## [Problem statement]
Exact reproduction is required for the lines below starting at the line with "purple rectangle: (305, 54)" and ending at the line with "red star: (97, 132) -> (121, 94), moved", both included. No other lines, and no pictures.

## [Task inputs]
==========

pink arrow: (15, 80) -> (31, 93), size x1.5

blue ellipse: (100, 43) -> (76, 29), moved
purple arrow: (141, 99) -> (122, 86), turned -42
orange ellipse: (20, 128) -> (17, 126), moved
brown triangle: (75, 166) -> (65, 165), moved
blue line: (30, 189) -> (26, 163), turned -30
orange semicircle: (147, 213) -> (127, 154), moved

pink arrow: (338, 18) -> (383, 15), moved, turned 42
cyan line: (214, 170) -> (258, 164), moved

==========

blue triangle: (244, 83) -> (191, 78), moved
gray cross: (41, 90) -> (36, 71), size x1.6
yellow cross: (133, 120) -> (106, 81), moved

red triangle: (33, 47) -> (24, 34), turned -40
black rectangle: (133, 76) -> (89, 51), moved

==========

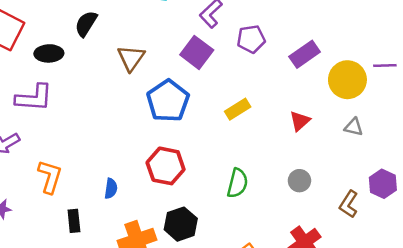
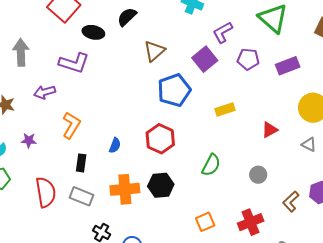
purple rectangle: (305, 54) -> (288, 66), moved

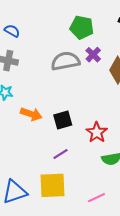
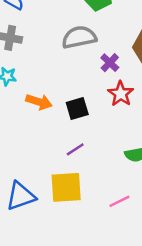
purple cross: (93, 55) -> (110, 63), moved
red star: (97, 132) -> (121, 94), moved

==========

## [Reply to the task]
purple rectangle: (305, 54) -> (288, 66), moved

purple cross: (93, 55) -> (110, 63), moved
red star: (97, 132) -> (121, 94), moved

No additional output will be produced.